**TASK STATEMENT**
Lines containing the word "tape" are to be copied from the data below.

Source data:

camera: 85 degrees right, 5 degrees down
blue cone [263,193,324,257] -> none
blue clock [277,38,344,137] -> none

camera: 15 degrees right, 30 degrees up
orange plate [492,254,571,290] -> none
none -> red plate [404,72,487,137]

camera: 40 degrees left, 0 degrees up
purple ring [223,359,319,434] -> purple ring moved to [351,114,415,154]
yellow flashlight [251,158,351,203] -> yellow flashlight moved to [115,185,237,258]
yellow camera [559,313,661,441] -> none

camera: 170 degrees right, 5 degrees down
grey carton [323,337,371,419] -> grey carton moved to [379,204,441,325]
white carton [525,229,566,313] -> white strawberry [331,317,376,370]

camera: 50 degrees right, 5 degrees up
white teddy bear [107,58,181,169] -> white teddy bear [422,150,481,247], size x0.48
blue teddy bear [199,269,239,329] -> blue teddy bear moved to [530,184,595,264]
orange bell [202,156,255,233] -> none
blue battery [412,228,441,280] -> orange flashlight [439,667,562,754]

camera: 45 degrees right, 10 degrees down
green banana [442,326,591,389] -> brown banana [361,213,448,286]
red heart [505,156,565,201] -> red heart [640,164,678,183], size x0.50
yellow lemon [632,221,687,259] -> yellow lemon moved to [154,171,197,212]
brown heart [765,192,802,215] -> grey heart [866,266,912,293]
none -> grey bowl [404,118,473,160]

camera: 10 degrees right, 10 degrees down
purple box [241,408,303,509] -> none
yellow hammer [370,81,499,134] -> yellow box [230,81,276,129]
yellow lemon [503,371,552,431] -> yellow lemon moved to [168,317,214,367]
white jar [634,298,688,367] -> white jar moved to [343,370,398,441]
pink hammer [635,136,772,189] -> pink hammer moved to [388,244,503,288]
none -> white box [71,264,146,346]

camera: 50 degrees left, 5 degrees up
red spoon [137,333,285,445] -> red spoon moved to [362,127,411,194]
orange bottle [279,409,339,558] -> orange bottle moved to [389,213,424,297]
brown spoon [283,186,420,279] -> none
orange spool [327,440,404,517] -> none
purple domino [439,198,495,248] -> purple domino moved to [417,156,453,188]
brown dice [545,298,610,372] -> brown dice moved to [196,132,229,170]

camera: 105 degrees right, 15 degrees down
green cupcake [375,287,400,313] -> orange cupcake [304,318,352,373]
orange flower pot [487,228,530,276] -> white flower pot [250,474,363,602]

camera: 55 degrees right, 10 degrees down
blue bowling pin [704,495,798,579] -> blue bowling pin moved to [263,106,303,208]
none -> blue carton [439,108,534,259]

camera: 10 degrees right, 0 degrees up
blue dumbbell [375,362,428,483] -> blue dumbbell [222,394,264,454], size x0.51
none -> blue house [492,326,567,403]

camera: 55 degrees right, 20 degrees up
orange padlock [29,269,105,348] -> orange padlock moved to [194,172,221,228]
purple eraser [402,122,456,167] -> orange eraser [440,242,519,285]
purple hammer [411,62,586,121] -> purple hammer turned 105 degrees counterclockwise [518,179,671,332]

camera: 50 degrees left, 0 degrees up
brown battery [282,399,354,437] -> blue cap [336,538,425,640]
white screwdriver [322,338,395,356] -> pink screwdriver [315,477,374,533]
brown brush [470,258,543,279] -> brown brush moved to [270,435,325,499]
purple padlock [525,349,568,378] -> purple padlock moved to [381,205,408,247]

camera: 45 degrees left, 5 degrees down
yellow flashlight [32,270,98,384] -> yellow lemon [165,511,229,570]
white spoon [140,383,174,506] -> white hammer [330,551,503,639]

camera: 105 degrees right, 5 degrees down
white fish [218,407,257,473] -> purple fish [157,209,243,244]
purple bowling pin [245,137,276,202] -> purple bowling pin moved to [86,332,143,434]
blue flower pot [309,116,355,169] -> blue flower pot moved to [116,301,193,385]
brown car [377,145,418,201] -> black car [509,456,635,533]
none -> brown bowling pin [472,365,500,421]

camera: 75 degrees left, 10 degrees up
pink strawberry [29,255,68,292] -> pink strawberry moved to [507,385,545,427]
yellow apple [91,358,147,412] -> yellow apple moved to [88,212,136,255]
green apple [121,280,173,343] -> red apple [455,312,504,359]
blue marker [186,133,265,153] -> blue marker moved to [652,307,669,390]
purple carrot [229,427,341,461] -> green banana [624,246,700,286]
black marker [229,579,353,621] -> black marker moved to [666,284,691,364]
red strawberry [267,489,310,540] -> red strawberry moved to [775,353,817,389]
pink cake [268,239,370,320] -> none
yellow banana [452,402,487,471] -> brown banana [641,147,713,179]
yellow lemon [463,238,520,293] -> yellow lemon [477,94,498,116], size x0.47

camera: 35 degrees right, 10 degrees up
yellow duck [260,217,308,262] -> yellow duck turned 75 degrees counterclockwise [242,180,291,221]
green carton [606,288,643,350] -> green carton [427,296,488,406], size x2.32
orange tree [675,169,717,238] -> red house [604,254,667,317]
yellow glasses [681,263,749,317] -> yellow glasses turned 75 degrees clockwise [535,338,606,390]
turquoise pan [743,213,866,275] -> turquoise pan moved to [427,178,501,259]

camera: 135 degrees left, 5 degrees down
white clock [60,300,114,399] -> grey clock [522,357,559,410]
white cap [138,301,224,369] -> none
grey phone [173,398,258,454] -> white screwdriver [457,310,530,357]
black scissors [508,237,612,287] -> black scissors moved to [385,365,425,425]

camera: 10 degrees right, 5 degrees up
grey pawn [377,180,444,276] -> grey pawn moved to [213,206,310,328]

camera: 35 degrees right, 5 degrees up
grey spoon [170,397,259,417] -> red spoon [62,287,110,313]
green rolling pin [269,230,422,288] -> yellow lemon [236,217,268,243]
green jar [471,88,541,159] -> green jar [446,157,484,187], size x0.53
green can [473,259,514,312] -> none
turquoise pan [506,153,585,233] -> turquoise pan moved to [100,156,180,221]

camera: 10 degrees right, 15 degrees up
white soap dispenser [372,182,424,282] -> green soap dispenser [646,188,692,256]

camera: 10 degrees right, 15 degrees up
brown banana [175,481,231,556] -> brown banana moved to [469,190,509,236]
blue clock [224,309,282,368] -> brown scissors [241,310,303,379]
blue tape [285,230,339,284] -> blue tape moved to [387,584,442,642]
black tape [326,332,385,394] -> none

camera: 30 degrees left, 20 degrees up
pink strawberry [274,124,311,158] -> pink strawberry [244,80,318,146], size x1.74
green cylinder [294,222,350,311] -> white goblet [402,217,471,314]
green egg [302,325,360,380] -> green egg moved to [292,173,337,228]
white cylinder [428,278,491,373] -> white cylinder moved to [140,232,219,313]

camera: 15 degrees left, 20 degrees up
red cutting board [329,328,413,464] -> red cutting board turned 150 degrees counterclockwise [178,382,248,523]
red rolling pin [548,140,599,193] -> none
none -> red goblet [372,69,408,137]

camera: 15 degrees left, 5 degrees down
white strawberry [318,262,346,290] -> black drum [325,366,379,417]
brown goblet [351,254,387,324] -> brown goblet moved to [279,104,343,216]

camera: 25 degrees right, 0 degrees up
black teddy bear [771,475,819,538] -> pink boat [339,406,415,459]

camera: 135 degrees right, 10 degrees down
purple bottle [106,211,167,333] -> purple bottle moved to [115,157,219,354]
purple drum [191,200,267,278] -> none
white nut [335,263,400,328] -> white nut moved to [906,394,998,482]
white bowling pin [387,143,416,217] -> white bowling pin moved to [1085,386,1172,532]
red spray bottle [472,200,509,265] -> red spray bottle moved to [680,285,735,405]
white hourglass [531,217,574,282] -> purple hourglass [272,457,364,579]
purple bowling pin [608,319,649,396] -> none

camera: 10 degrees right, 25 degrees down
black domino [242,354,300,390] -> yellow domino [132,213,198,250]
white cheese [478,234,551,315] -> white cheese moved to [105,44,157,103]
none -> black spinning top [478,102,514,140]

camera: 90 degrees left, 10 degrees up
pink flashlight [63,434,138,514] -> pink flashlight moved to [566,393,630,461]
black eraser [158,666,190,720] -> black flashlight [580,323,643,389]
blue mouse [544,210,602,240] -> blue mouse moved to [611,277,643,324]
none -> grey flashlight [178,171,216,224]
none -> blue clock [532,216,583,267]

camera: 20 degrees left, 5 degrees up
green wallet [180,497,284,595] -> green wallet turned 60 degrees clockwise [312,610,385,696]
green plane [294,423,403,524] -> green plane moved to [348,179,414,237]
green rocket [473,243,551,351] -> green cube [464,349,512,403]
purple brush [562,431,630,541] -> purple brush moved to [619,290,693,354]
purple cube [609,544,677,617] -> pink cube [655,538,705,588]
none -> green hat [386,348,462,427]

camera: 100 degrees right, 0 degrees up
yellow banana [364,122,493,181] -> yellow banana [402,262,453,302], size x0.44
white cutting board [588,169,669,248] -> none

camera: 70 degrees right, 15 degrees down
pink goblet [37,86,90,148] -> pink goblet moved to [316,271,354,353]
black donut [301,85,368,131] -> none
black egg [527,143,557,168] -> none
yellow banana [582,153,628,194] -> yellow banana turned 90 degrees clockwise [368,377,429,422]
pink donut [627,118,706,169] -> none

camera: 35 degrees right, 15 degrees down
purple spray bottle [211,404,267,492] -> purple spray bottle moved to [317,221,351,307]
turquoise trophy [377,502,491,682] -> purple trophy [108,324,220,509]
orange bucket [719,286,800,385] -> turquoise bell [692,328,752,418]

**RESPONSE AREA**
blue tape [285,230,339,284] -> blue tape moved to [387,584,442,642]
black tape [326,332,385,394] -> none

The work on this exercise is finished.